■ What is needed
Search the records for the string "brown", then copy each line that has it.

■ Extracted records

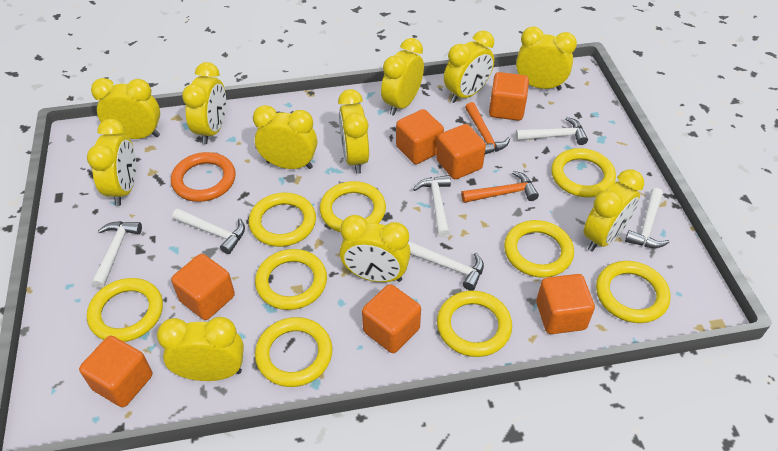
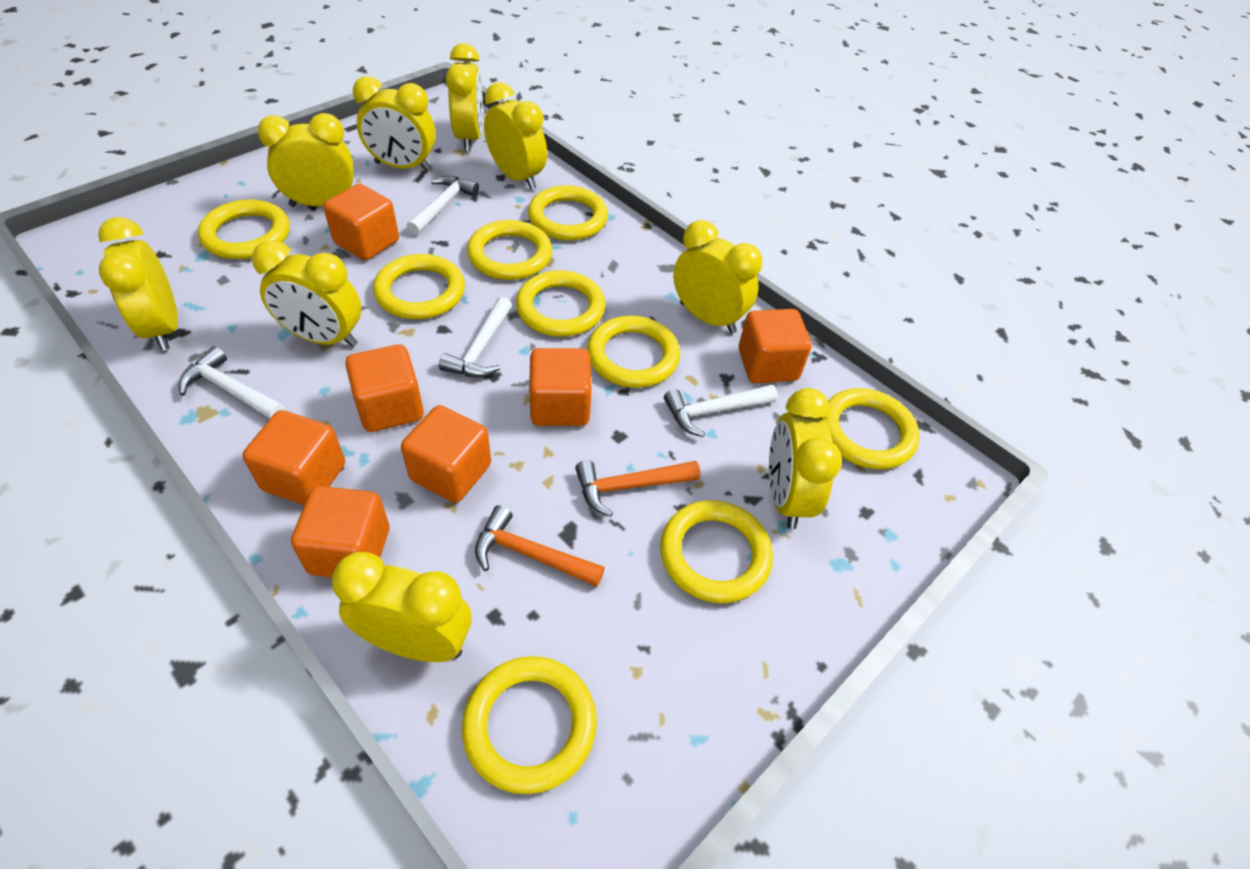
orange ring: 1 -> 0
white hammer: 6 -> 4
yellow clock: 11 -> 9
==
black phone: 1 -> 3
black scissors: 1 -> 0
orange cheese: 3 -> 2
---
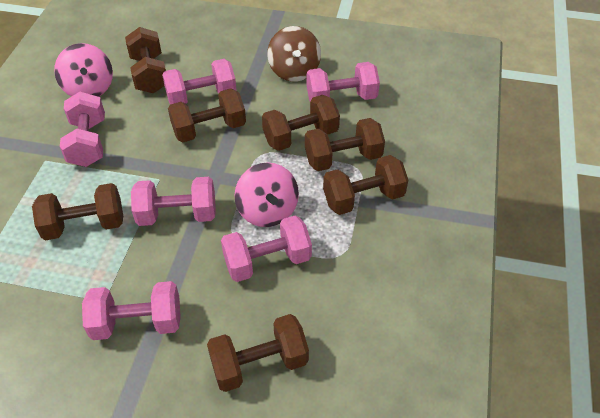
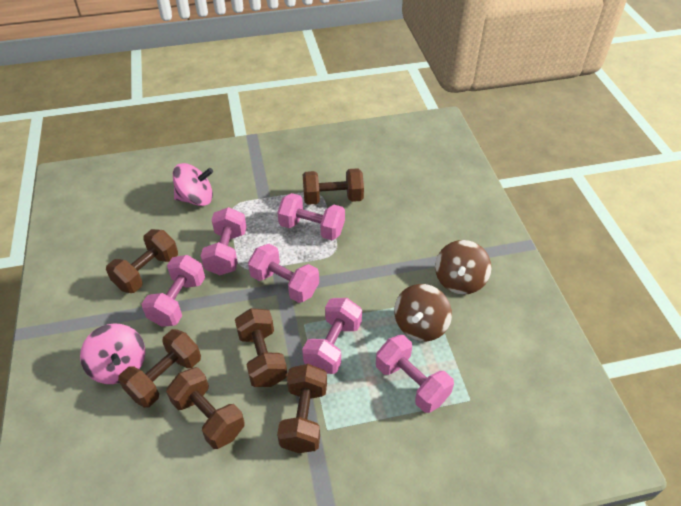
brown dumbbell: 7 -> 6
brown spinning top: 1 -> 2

■ Response below
brown dumbbell: 7 -> 6
brown spinning top: 1 -> 2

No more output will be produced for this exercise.